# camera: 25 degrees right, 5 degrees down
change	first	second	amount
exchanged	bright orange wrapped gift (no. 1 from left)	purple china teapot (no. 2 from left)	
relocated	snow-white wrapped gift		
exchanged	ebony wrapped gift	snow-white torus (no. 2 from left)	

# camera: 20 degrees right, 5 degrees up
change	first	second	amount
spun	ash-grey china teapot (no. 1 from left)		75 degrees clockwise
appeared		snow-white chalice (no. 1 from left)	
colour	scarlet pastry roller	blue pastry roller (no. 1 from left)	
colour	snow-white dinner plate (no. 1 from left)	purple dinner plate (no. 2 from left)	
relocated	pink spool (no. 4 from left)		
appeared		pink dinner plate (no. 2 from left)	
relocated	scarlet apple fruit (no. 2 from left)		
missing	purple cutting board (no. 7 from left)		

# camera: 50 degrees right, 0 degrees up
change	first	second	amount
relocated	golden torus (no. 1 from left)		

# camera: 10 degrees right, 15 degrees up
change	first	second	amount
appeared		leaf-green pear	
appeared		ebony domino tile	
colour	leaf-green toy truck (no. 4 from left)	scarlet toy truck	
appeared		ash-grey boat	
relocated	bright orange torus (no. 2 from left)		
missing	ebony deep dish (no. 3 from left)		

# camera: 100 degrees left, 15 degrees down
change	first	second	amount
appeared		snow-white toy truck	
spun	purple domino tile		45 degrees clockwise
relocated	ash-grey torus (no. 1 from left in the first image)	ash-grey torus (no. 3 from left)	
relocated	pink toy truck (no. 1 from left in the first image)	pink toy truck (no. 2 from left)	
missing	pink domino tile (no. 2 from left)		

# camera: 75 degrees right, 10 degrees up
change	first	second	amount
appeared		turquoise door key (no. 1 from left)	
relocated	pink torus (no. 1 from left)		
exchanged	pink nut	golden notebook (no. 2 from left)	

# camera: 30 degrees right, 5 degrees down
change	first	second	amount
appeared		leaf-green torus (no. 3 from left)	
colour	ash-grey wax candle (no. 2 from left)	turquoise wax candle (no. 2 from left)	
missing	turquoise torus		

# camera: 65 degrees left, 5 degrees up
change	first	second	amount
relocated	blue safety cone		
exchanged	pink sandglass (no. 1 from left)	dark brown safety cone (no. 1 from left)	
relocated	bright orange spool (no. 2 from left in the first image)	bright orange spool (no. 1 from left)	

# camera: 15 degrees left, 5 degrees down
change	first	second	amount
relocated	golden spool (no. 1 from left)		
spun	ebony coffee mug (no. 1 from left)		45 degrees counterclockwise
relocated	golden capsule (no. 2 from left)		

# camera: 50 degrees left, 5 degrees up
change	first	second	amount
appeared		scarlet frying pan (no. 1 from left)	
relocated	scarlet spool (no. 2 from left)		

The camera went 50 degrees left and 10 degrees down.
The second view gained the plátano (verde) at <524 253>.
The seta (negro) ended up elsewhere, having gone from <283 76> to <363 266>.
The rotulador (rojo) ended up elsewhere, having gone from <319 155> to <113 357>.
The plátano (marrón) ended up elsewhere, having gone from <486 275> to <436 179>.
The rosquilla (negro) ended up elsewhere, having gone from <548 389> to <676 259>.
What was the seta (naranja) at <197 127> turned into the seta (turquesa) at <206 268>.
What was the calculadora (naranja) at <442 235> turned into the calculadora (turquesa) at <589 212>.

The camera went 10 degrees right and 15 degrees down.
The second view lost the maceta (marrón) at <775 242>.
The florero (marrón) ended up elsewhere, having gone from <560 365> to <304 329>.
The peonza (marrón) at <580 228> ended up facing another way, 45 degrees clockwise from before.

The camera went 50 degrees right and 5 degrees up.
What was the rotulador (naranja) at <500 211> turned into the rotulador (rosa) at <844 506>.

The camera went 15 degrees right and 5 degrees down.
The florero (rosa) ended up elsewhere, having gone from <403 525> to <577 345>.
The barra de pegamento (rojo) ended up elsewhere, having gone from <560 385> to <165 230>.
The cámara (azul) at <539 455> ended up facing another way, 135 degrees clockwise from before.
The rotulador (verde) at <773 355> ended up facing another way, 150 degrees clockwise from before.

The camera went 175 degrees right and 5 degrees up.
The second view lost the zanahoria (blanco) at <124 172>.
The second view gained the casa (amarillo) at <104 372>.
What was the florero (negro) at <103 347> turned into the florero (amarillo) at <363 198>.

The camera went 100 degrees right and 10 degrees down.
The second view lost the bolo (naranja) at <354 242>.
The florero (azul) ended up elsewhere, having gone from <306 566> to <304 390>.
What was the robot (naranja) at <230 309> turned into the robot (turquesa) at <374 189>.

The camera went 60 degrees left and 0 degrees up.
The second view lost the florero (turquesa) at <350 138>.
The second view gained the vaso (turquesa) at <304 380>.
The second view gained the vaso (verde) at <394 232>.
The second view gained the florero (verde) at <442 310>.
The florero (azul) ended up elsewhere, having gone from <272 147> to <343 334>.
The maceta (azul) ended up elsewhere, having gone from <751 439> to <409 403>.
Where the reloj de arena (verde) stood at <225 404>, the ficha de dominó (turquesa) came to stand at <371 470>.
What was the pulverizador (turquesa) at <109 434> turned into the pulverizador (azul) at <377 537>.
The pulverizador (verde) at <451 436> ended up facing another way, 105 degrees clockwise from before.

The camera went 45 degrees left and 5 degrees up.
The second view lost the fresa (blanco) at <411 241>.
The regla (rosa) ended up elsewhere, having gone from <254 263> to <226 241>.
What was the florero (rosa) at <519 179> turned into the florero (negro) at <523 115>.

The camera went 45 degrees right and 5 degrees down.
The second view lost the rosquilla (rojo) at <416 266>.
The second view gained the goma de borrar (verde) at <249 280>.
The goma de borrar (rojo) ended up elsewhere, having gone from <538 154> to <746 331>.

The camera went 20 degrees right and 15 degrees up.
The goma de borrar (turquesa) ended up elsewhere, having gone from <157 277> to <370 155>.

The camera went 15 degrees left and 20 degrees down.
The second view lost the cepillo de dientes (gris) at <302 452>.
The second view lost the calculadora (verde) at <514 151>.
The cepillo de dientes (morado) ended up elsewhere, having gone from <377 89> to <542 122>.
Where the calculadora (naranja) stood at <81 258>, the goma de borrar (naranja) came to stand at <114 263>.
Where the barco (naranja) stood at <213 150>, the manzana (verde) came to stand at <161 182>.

→ **What this task involves**: Copy out the range of lines above starting at the line with "The camera went 50 degrees left" and ending at the line with "What was the seta", exactly and including both.

→ **Written solution**:
The camera went 50 degrees left and 10 degrees down.
The second view gained the plátano (verde) at <524 253>.
The seta (negro) ended up elsewhere, having gone from <283 76> to <363 266>.
The rotulador (rojo) ended up elsewhere, having gone from <319 155> to <113 357>.
The plátano (marrón) ended up elsewhere, having gone from <486 275> to <436 179>.
The rosquilla (negro) ended up elsewhere, having gone from <548 389> to <676 259>.
What was the seta (naranja) at <197 127> turned into the seta (turquesa) at <206 268>.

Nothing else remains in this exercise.